Information shown
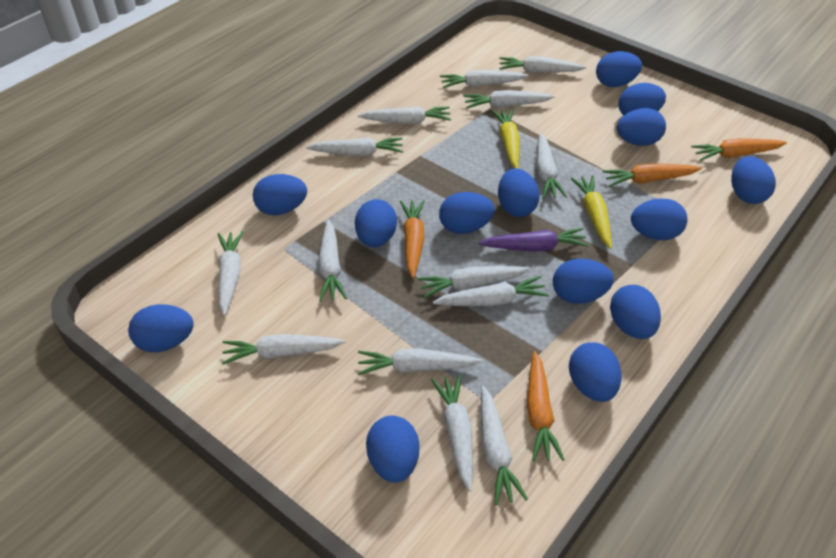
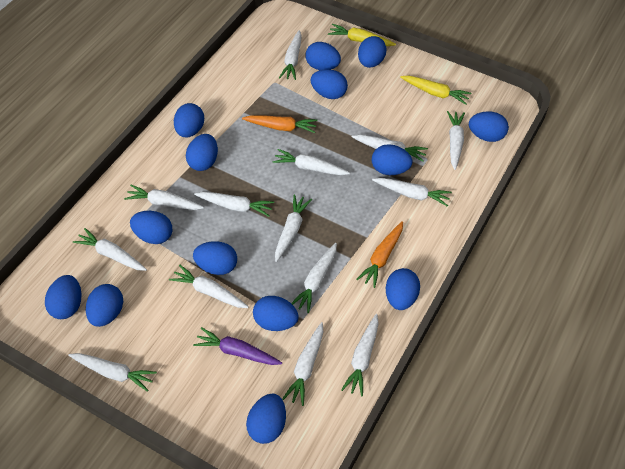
orange carrot: 4 -> 2

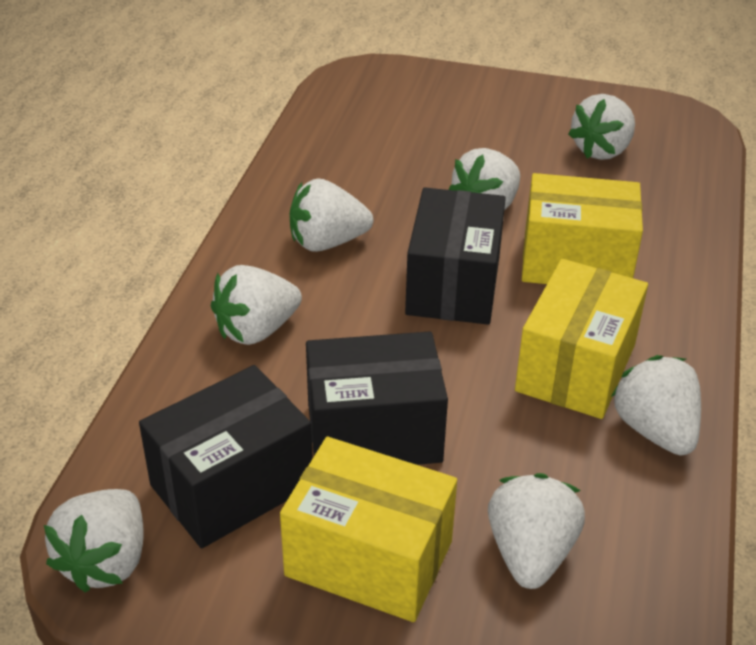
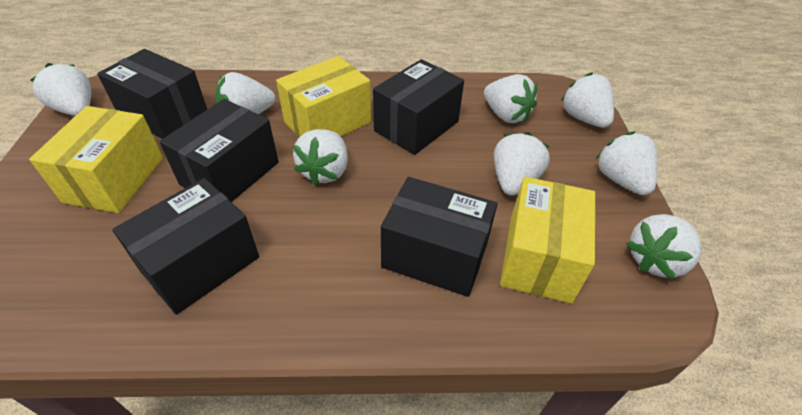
black box: 3 -> 5
white strawberry: 7 -> 8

Task requirements
Without the pictures, print the whole listing exactly as given.

Task solution
orange carrot: 4 -> 2

black box: 3 -> 5
white strawberry: 7 -> 8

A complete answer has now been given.